* What is being asked *
Pictures stay out; everything else in the entries below is to be duplicated exactly.

* Input data *
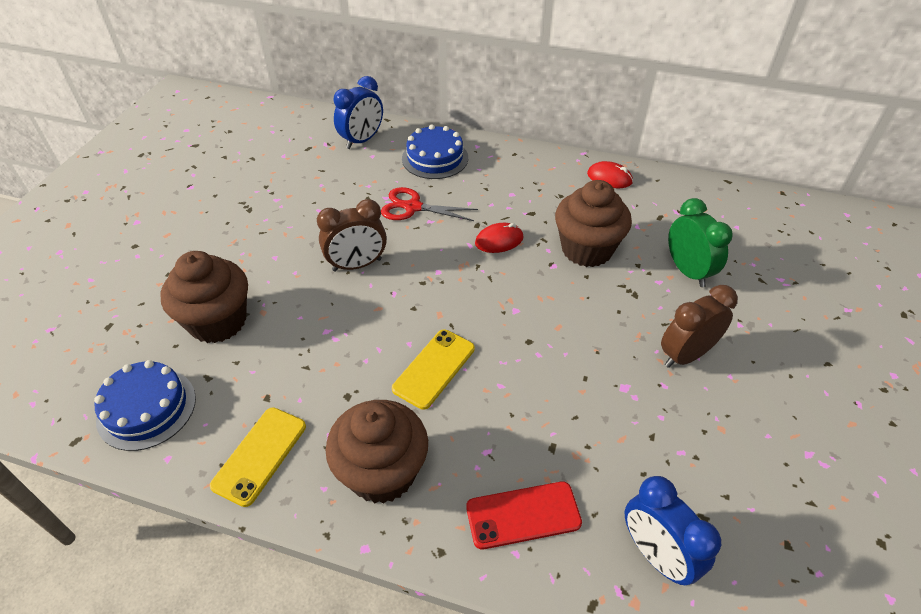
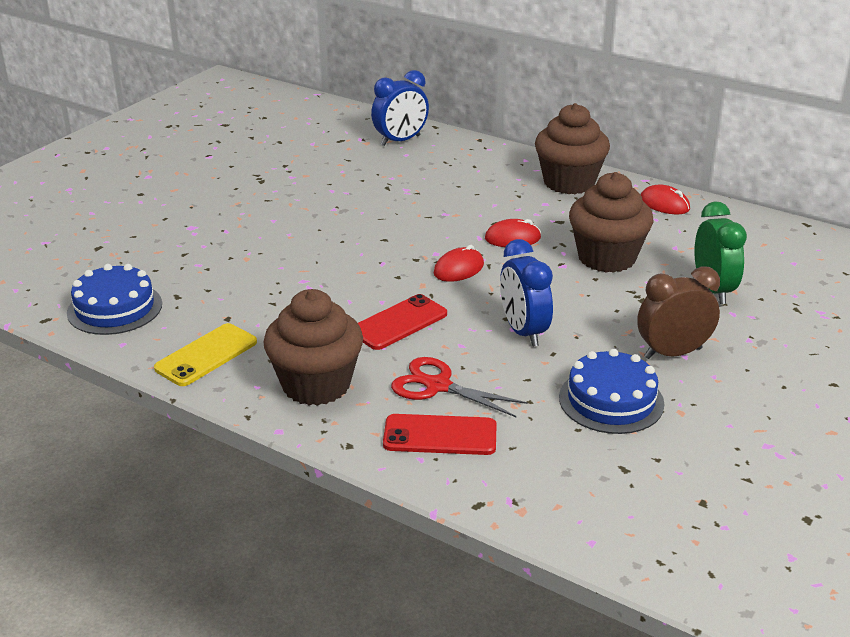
camera: 15 degrees right, 15 degrees down
(218, 321) = (201, 259): brown cupcake -> brown cupcake (569, 182)
(357, 265) = (354, 237): brown clock -> none
(412, 207) = (431, 200): red scissors -> red scissors (437, 386)
(434, 368) = (399, 323): yellow phone -> red phone
(435, 158) = (473, 164): blue cake -> blue cake (611, 400)
(465, 287) = (458, 269): none -> red mouse
(656, 555) = (559, 484): blue clock -> blue clock (523, 332)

* Answer area *
camera: 15 degrees right, 15 degrees down
(218, 321) = (201, 259): brown cupcake -> brown cupcake (569, 182)
(357, 265) = (354, 237): brown clock -> none
(412, 207) = (431, 200): red scissors -> red scissors (437, 386)
(434, 368) = (399, 323): yellow phone -> red phone
(435, 158) = (473, 164): blue cake -> blue cake (611, 400)
(465, 287) = (458, 269): none -> red mouse
(656, 555) = (559, 484): blue clock -> blue clock (523, 332)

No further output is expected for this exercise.